> [Given material]
---

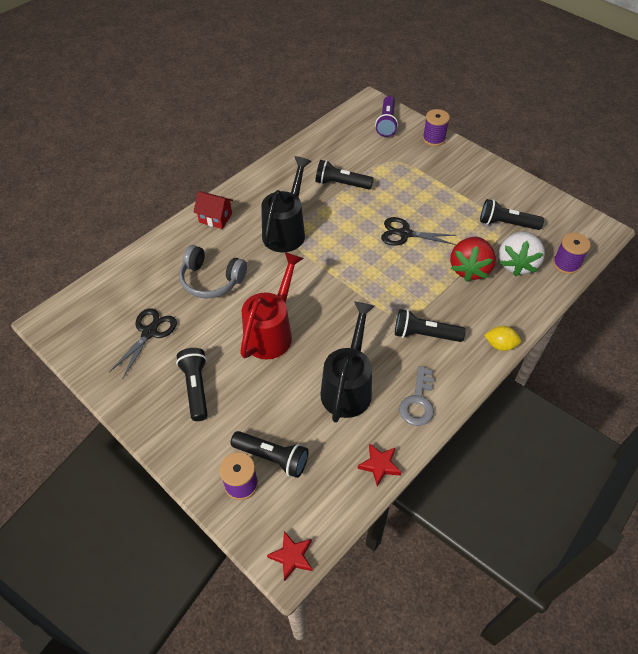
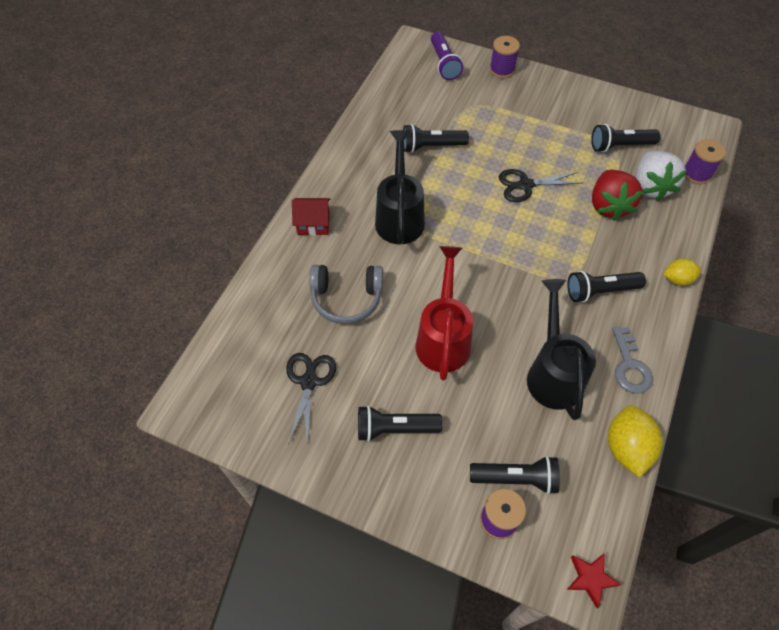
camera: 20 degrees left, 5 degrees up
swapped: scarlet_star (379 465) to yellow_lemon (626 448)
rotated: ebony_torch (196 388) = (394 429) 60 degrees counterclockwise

---

> [What to produce]
Go back to the data above and please quote exactly, and only, the lines from the line with "swapped: scarlet_star (379" through its last line.

> [Result of this exercise]
swapped: scarlet_star (379 465) to yellow_lemon (626 448)
rotated: ebony_torch (196 388) = (394 429) 60 degrees counterclockwise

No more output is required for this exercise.